YOUR TASK: The job is to output each record again, character for character.

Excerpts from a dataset
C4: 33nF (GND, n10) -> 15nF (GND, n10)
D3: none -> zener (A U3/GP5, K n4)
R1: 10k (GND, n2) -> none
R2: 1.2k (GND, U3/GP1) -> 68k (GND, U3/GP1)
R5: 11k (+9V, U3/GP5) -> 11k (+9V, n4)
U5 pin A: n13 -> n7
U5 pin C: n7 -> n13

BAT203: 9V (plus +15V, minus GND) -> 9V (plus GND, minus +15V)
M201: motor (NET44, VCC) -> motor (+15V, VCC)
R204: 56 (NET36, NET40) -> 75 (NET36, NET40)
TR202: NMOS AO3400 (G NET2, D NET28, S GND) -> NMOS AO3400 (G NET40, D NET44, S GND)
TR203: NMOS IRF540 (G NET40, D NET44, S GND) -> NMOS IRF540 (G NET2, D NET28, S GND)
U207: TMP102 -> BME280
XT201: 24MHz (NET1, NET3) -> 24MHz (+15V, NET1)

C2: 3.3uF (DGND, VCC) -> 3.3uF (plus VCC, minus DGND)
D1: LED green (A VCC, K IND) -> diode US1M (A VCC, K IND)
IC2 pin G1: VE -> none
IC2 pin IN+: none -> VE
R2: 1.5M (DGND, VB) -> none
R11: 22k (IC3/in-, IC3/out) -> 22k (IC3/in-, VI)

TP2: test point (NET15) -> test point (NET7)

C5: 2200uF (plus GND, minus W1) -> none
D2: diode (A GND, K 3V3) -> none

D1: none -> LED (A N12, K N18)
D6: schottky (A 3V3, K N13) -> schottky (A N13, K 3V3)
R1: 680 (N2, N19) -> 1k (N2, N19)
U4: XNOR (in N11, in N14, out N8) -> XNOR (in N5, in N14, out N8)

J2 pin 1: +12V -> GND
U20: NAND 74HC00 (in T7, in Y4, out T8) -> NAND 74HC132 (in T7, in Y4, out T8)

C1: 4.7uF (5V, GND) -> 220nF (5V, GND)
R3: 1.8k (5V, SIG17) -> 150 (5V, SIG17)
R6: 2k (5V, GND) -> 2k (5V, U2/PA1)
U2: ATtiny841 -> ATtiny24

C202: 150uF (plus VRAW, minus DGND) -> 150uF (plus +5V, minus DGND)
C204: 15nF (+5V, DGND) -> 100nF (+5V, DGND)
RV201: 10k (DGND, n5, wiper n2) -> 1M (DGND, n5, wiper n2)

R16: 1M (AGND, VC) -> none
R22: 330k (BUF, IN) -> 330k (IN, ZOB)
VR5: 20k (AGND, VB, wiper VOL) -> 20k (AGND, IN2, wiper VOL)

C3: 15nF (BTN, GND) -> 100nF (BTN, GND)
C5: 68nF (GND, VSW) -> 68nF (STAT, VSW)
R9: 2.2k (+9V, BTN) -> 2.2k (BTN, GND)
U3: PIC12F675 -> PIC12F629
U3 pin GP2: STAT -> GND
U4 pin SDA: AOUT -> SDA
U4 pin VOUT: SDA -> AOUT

SOLVED PROBLEM:
C4: 33nF (GND, n10) -> 15nF (GND, n10)
D3: none -> zener (A U3/GP5, K n4)
R1: 10k (GND, n2) -> none
R2: 1.2k (GND, U3/GP1) -> 68k (GND, U3/GP1)
R5: 11k (+9V, U3/GP5) -> 11k (+9V, n4)
U5 pin A: n13 -> n7
U5 pin C: n7 -> n13

BAT203: 9V (plus +15V, minus GND) -> 9V (plus GND, minus +15V)
M201: motor (NET44, VCC) -> motor (+15V, VCC)
R204: 56 (NET36, NET40) -> 75 (NET36, NET40)
TR202: NMOS AO3400 (G NET2, D NET28, S GND) -> NMOS AO3400 (G NET40, D NET44, S GND)
TR203: NMOS IRF540 (G NET40, D NET44, S GND) -> NMOS IRF540 (G NET2, D NET28, S GND)
U207: TMP102 -> BME280
XT201: 24MHz (NET1, NET3) -> 24MHz (+15V, NET1)

C2: 3.3uF (DGND, VCC) -> 3.3uF (plus VCC, minus DGND)
D1: LED green (A VCC, K IND) -> diode US1M (A VCC, K IND)
IC2 pin G1: VE -> none
IC2 pin IN+: none -> VE
R2: 1.5M (DGND, VB) -> none
R11: 22k (IC3/in-, IC3/out) -> 22k (IC3/in-, VI)

TP2: test point (NET15) -> test point (NET7)

C5: 2200uF (plus GND, minus W1) -> none
D2: diode (A GND, K 3V3) -> none

D1: none -> LED (A N12, K N18)
D6: schottky (A 3V3, K N13) -> schottky (A N13, K 3V3)
R1: 680 (N2, N19) -> 1k (N2, N19)
U4: XNOR (in N11, in N14, out N8) -> XNOR (in N5, in N14, out N8)

J2 pin 1: +12V -> GND
U20: NAND 74HC00 (in T7, in Y4, out T8) -> NAND 74HC132 (in T7, in Y4, out T8)

C1: 4.7uF (5V, GND) -> 220nF (5V, GND)
R3: 1.8k (5V, SIG17) -> 150 (5V, SIG17)
R6: 2k (5V, GND) -> 2k (5V, U2/PA1)
U2: ATtiny841 -> ATtiny24

C202: 150uF (plus VRAW, minus DGND) -> 150uF (plus +5V, minus DGND)
C204: 15nF (+5V, DGND) -> 100nF (+5V, DGND)
RV201: 10k (DGND, n5, wiper n2) -> 1M (DGND, n5, wiper n2)

R16: 1M (AGND, VC) -> none
R22: 330k (BUF, IN) -> 330k (IN, ZOB)
VR5: 20k (AGND, VB, wiper VOL) -> 20k (AGND, IN2, wiper VOL)

C3: 15nF (BTN, GND) -> 100nF (BTN, GND)
C5: 68nF (GND, VSW) -> 68nF (STAT, VSW)
R9: 2.2k (+9V, BTN) -> 2.2k (BTN, GND)
U3: PIC12F675 -> PIC12F629
U3 pin GP2: STAT -> GND
U4 pin SDA: AOUT -> SDA
U4 pin VOUT: SDA -> AOUT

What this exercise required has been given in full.